What you should do -> Retype each record exactly; no pictures.

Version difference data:
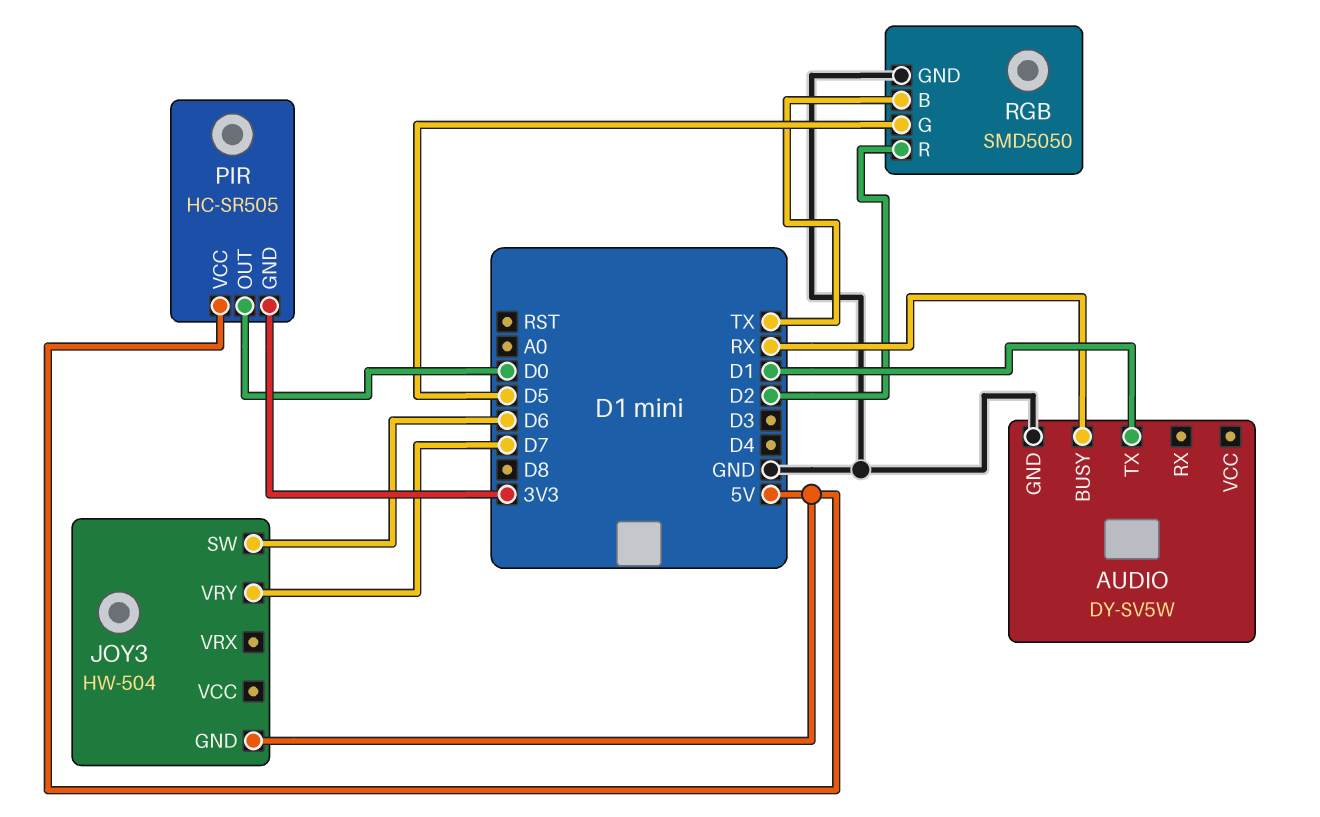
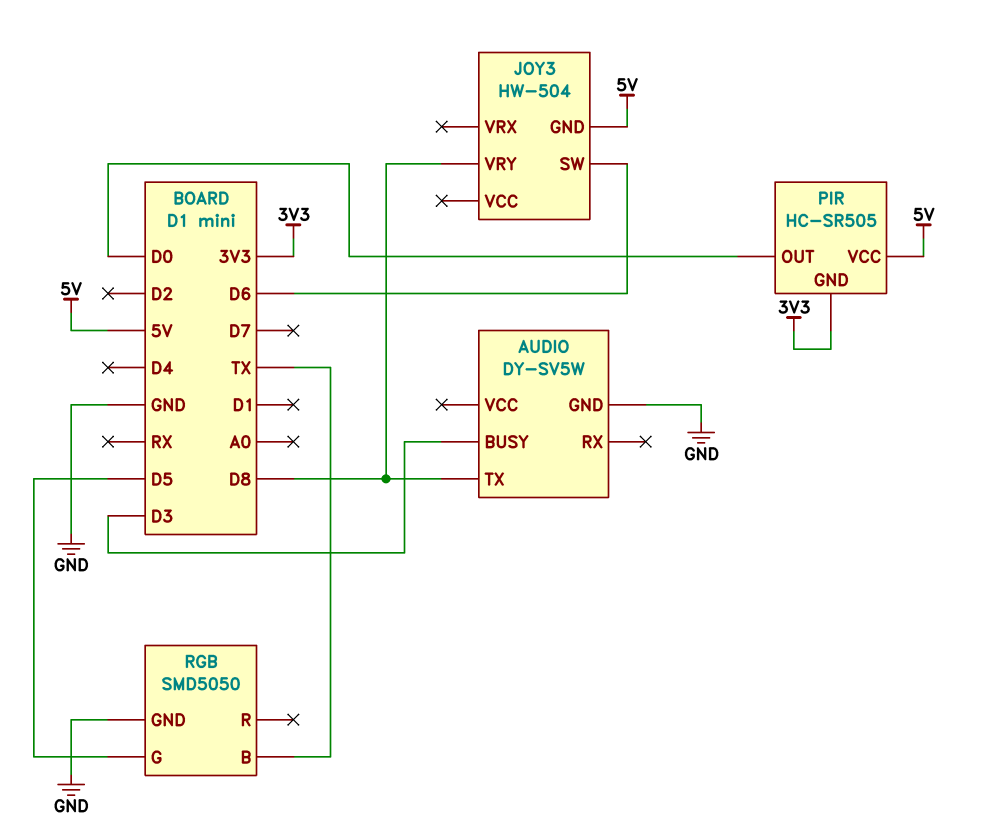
AUDIO pin BUSY: RX -> D3
AUDIO pin TX: D1 -> D8
JOY3 pin VRY: D7 -> D8
RGB pin R: D2 -> none

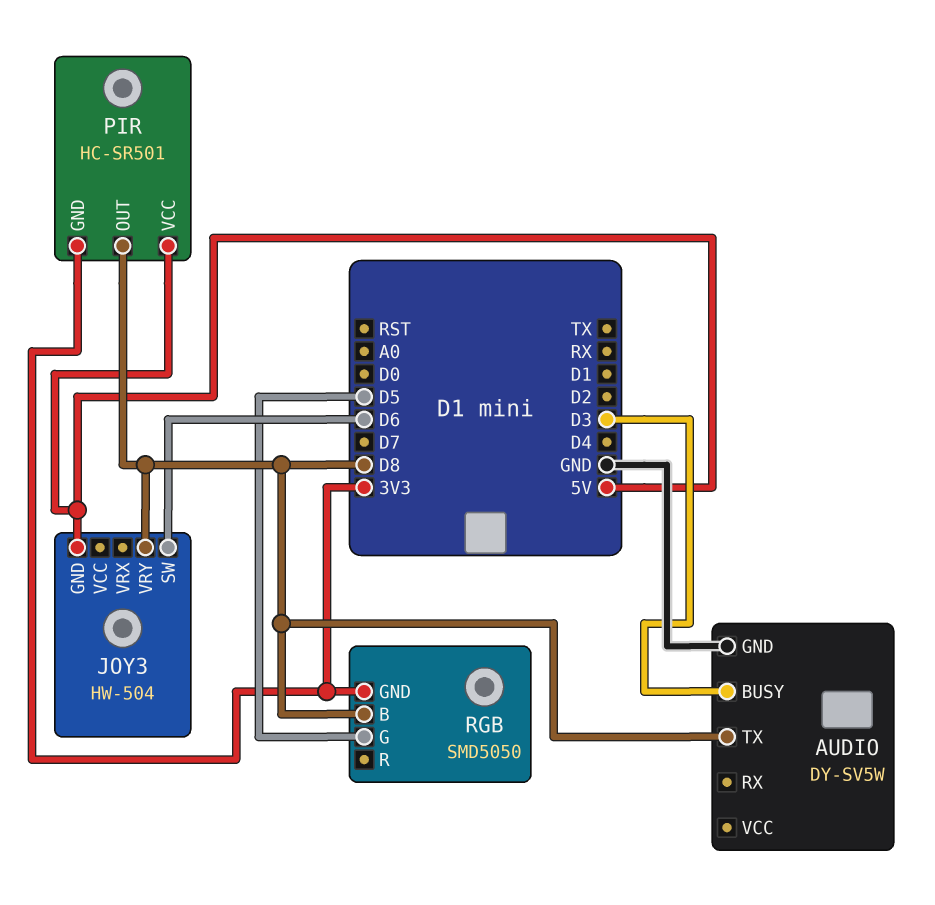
PIR: HC-SR505 -> HC-SR501
PIR pin OUT: D0 -> D8
RGB pin B: TX -> D8
RGB pin GND: GND -> 3V3

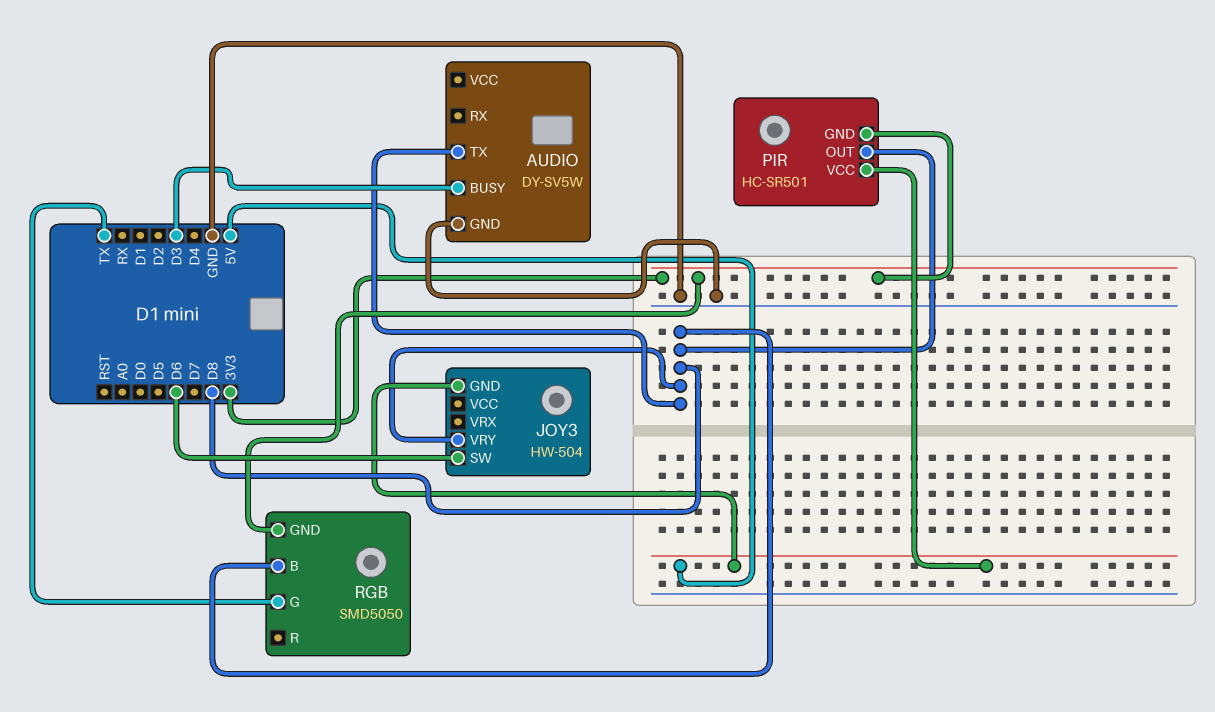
RGB pin G: D5 -> TX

Response to the exercise ->
AUDIO pin BUSY: RX -> D3
AUDIO pin TX: D1 -> D8
JOY3 pin VRY: D7 -> D8
RGB pin R: D2 -> none

PIR: HC-SR505 -> HC-SR501
PIR pin OUT: D0 -> D8
RGB pin B: TX -> D8
RGB pin GND: GND -> 3V3

RGB pin G: D5 -> TX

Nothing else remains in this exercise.